Locate each line with the string "yellow" in the listing below and copy it.

+ + + + +

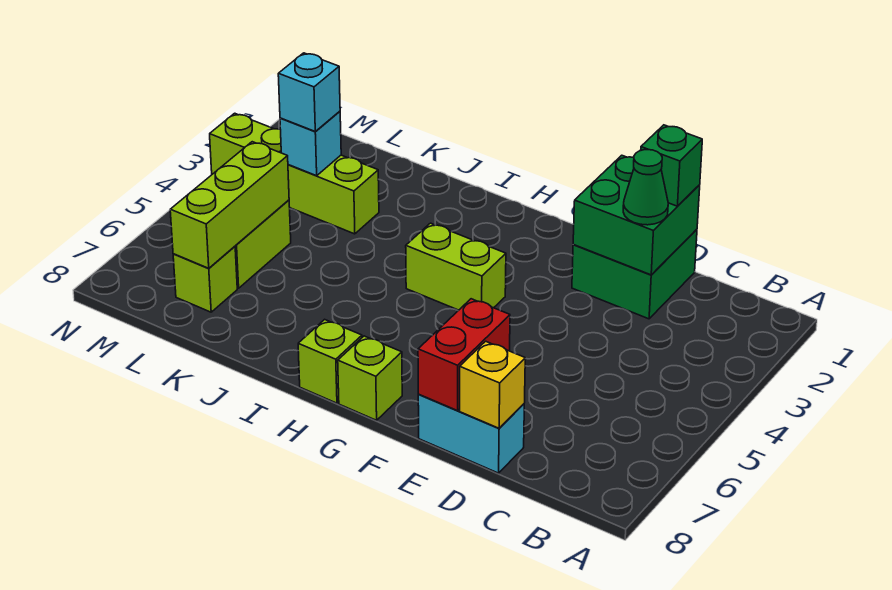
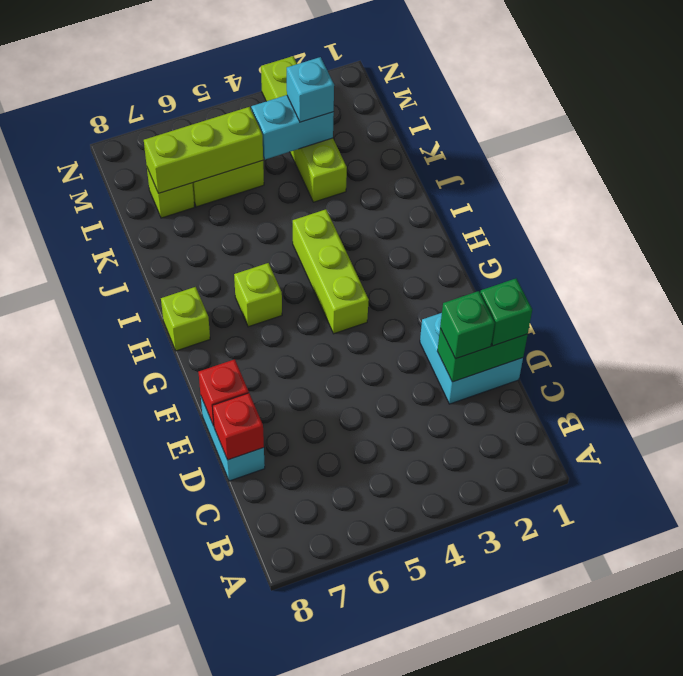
green brick D1:E2 level 1 -> cyan brick D1:E2 level 1
green brick D1:E2 level 2 -> green brick D1:D2 level 2
green cone D2 level 3 -> green brick D2 level 3
yellow brick D8 level 2 -> red brick D8 level 2
red brick E7:E8 level 2 -> red brick E8 level 2
lime brick G4:H4 level 1 -> lime brick G4:I4 level 1
lime brick G8 level 1 -> lime brick H6 level 1
cyan brick L3 level 2 -> cyan brick L3:L4 level 2

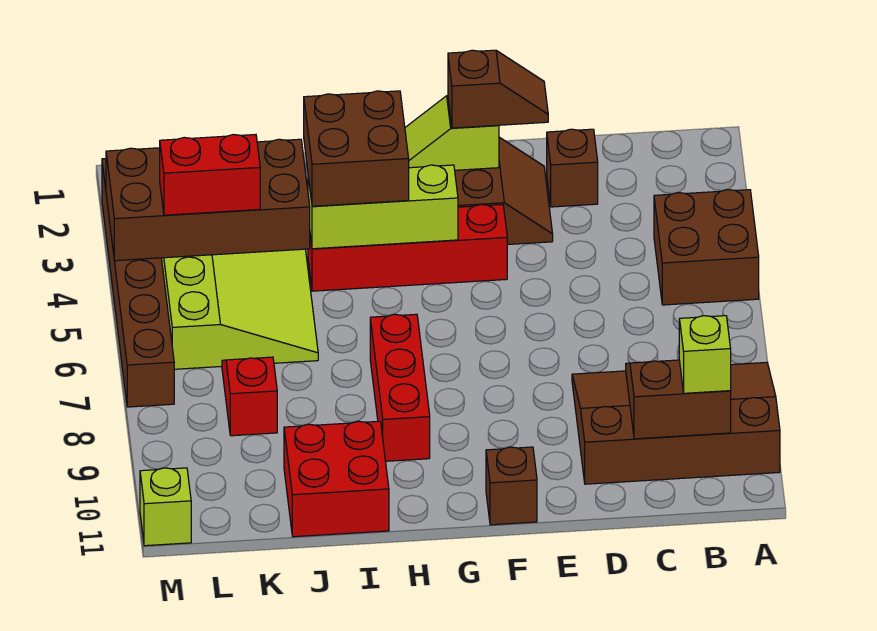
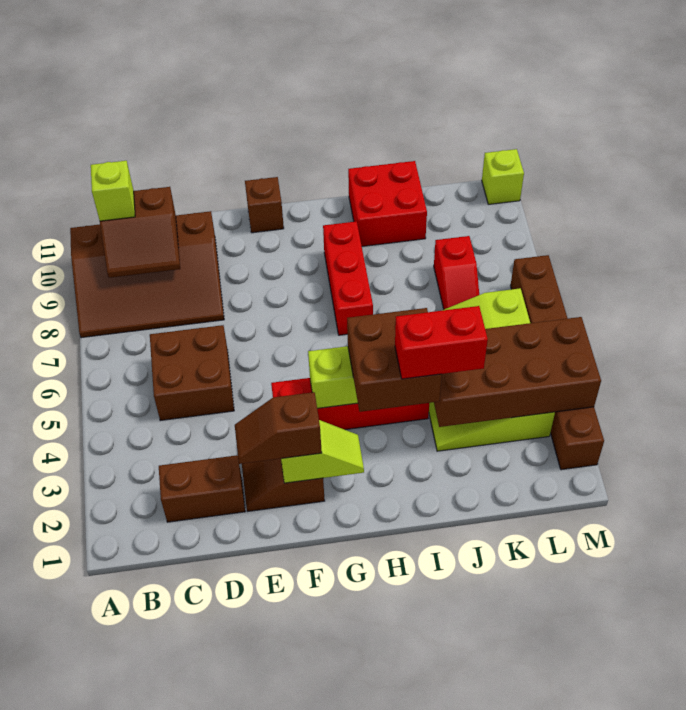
brown brick A4:B5 level 1 -> brown brick C5:D6 level 1
brown brick D2 level 1 -> brown brick C2:D2 level 1
red brick K4:L4 level 3 -> red brick I3:J3 level 4

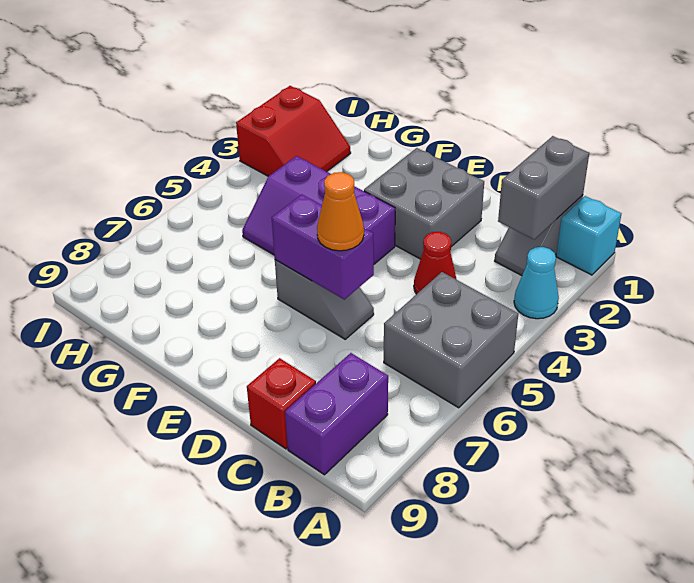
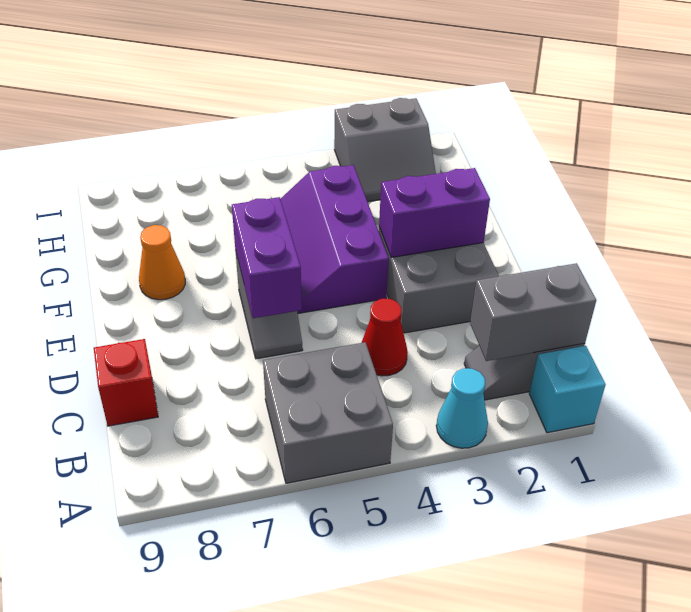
purple brick B8:B9 level 1 -> purple brick E2:E3 level 2
orange cone D6 level 3 -> orange cone F8 level 1
red slope H2:I3 level 1 top I -> grey slope H2:I3 level 1 top I

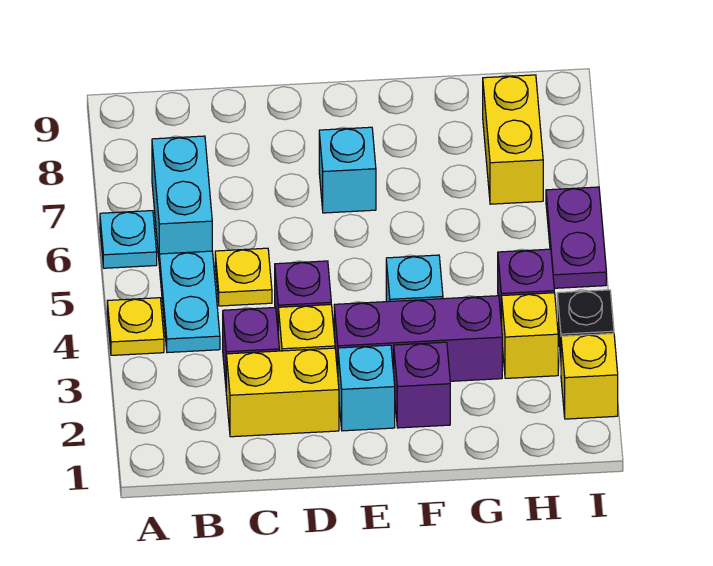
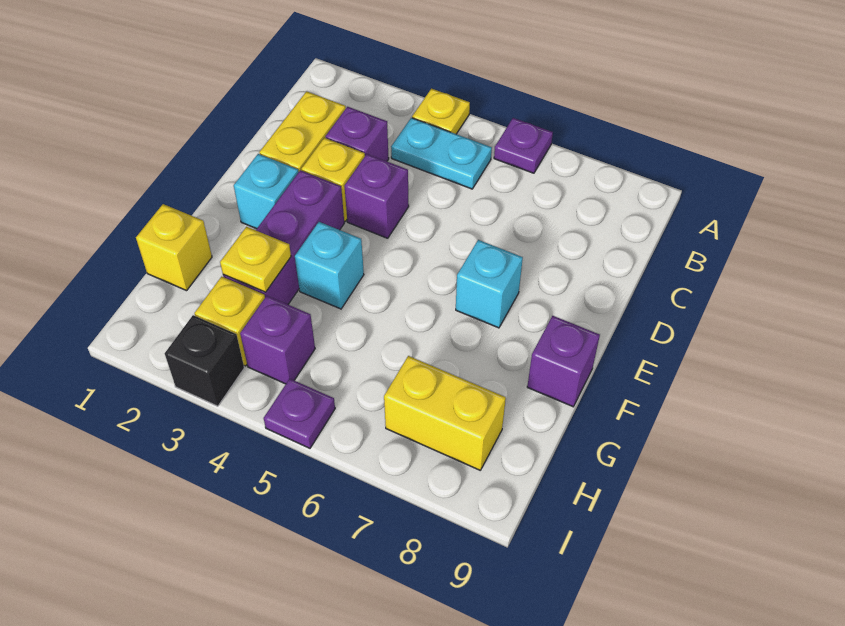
cyan plate A6 level 1 -> purple plate A6 level 1
cyan brick B6:B7 level 1 -> none
yellow plate C5 level 1 -> yellow plate G3 level 2
purple brick F2 level 1 -> purple brick F9 level 1
yellow brick I2 level 1 -> yellow brick G1 level 1
purple plate I5:I6 level 1 -> purple plate I5 level 1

+ + + + +

Output below ▸
yellow brick D8 level 2 -> red brick D8 level 2
yellow plate C5 level 1 -> yellow plate G3 level 2
yellow brick I2 level 1 -> yellow brick G1 level 1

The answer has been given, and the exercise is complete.